[PROBLEM TO SOLVE]:
Please repeat all of the listing exactly.

[DATA FOR REVIEW]:
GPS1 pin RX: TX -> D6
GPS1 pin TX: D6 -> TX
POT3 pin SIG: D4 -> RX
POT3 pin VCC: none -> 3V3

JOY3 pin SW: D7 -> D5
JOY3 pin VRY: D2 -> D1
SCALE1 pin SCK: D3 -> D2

[COMPLETED TASK]:
GPS1 pin RX: TX -> D6
GPS1 pin TX: D6 -> TX
POT3 pin SIG: D4 -> RX
POT3 pin VCC: none -> 3V3

JOY3 pin SW: D7 -> D5
JOY3 pin VRY: D2 -> D1
SCALE1 pin SCK: D3 -> D2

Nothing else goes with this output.